What the exercise asks – Reproduce all of the data exactly. Images are not to appear in the reply.

Exercise input –
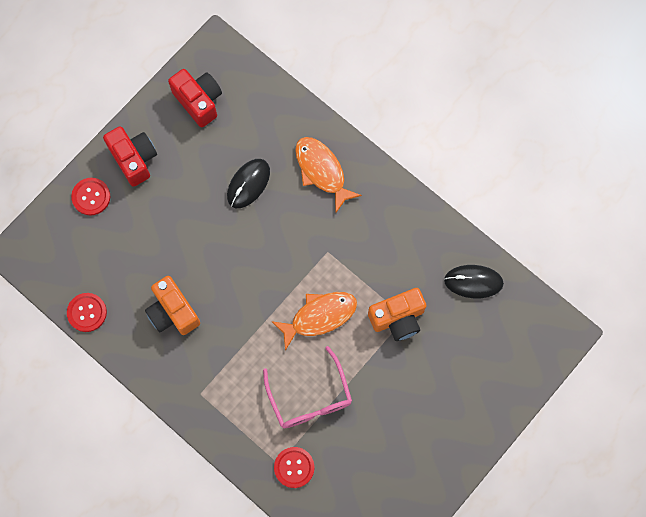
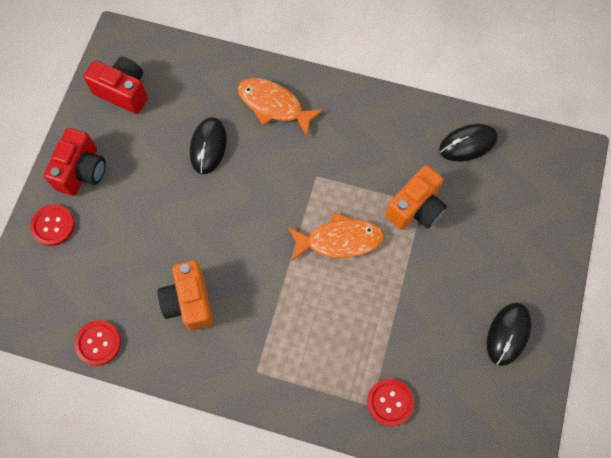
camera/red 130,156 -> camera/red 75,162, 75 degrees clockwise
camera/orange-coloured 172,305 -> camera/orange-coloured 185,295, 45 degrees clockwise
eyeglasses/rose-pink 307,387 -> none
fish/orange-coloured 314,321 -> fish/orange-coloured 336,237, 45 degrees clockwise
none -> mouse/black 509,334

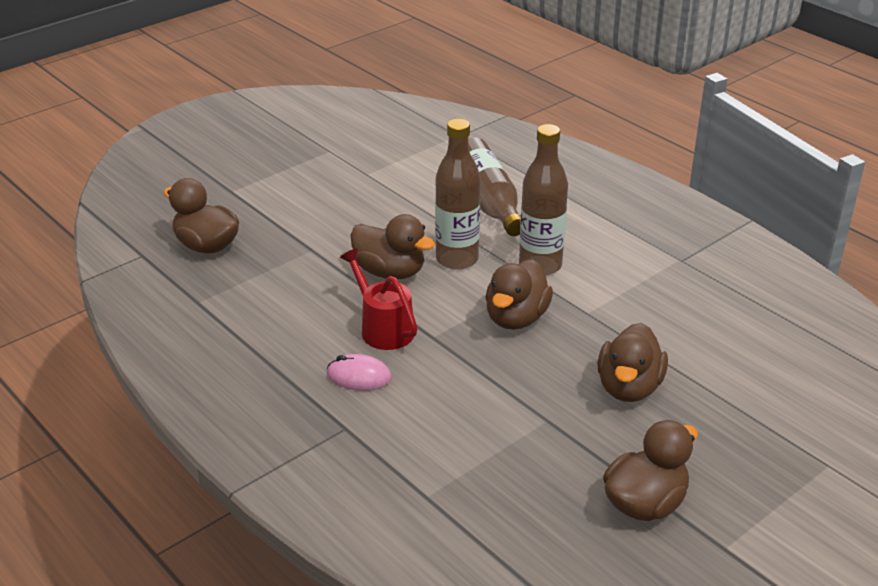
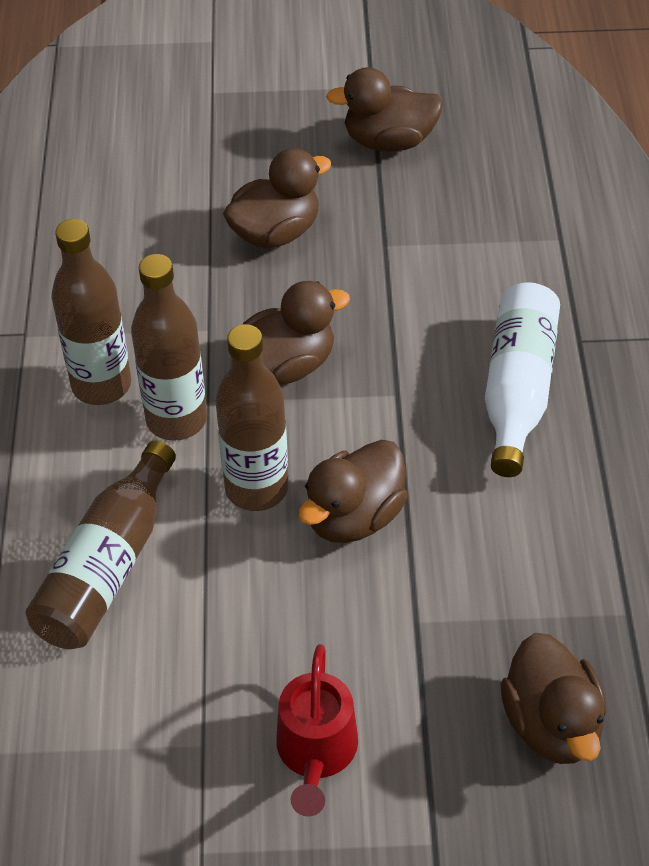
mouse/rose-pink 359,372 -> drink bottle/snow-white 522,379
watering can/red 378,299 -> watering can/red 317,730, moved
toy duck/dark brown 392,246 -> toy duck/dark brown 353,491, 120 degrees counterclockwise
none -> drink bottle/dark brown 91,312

Solution –
camera/red 130,156 -> camera/red 75,162, 75 degrees clockwise
camera/orange-coloured 172,305 -> camera/orange-coloured 185,295, 45 degrees clockwise
eyeglasses/rose-pink 307,387 -> none
fish/orange-coloured 314,321 -> fish/orange-coloured 336,237, 45 degrees clockwise
none -> mouse/black 509,334

mouse/rose-pink 359,372 -> drink bottle/snow-white 522,379
watering can/red 378,299 -> watering can/red 317,730, moved
toy duck/dark brown 392,246 -> toy duck/dark brown 353,491, 120 degrees counterclockwise
none -> drink bottle/dark brown 91,312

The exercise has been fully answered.